---------- RECORDS PROVIDED ----------
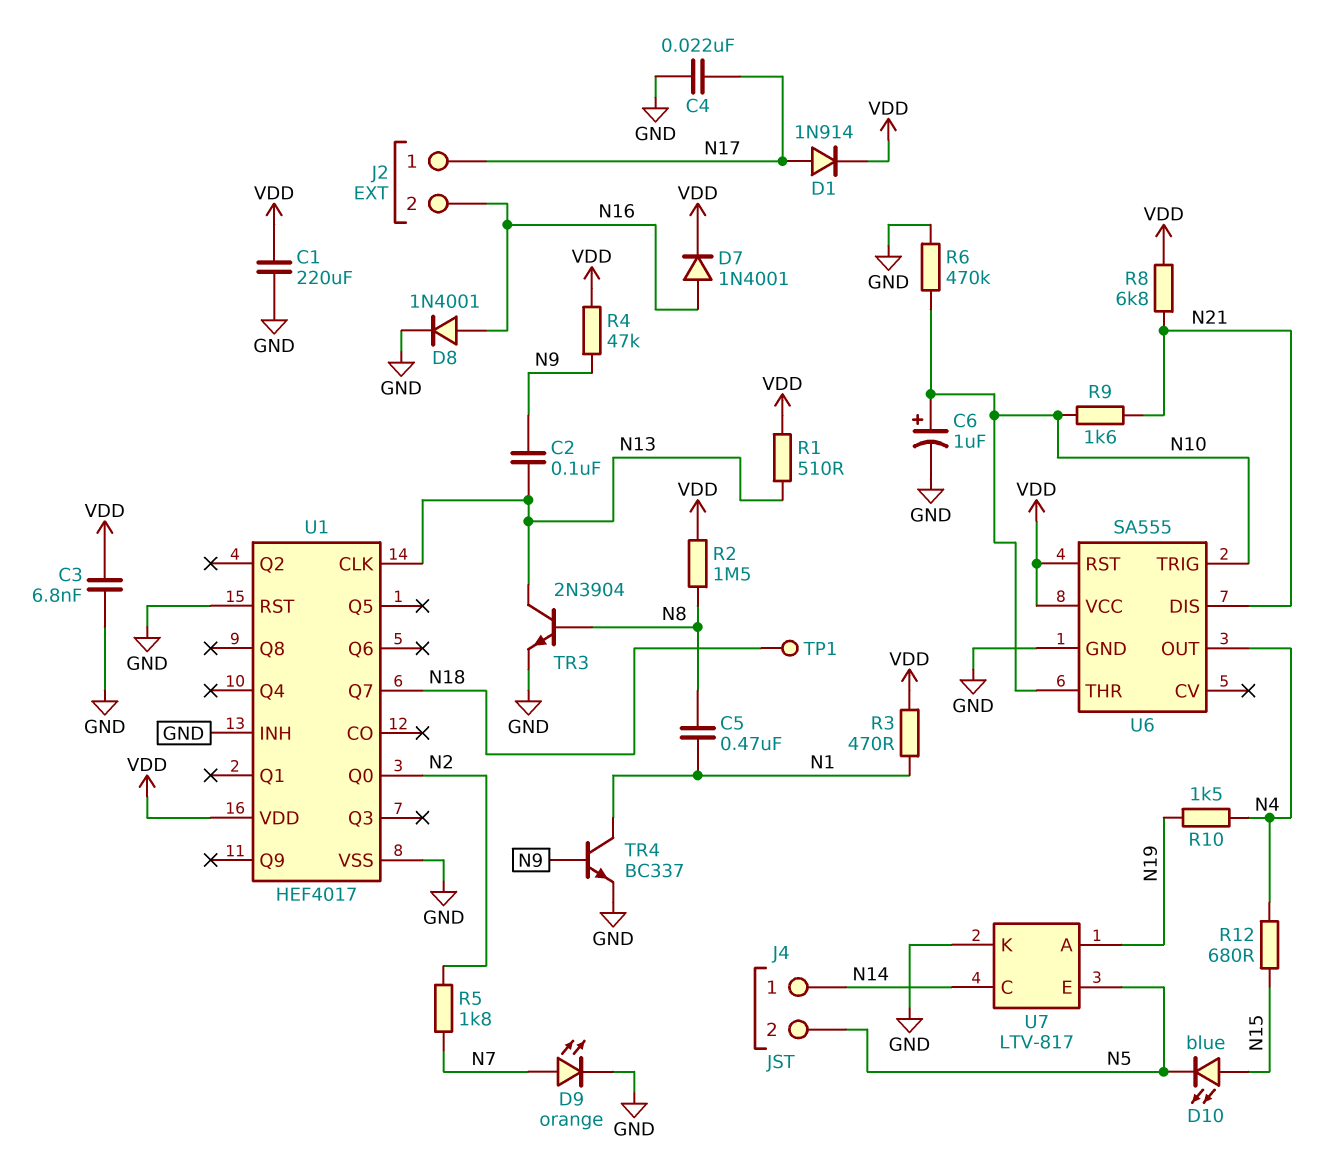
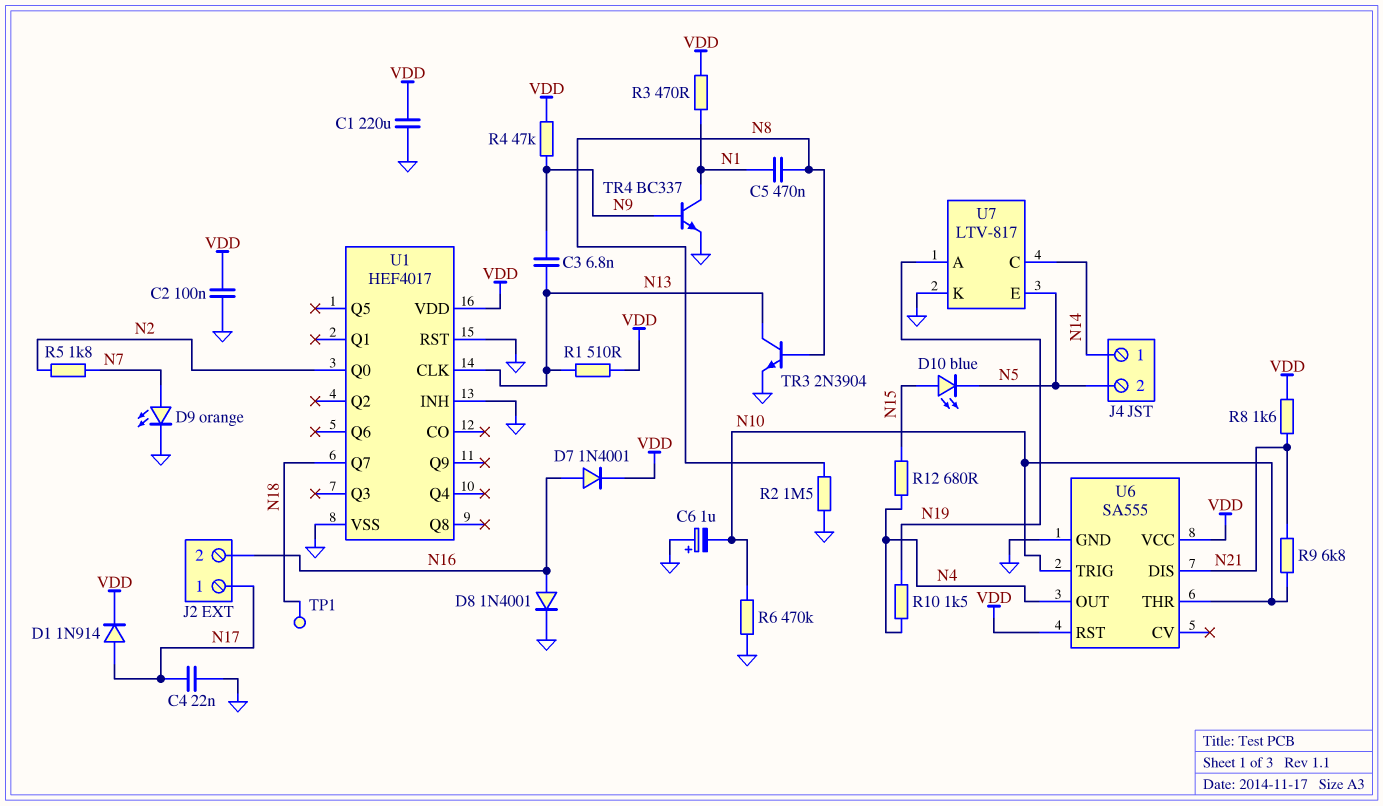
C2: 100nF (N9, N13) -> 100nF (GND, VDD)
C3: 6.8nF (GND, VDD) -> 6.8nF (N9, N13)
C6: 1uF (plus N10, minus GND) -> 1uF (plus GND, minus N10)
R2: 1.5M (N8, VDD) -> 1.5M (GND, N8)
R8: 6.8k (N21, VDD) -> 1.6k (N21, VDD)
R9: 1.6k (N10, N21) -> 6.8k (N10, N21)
----------
Type out exactly the span of lines from the one with "R8: 6.8k (N21, VDD) -> 1.6k (N21, VDD)" to the end of the material above, counting both end lines, and nothing else.

R8: 6.8k (N21, VDD) -> 1.6k (N21, VDD)
R9: 1.6k (N10, N21) -> 6.8k (N10, N21)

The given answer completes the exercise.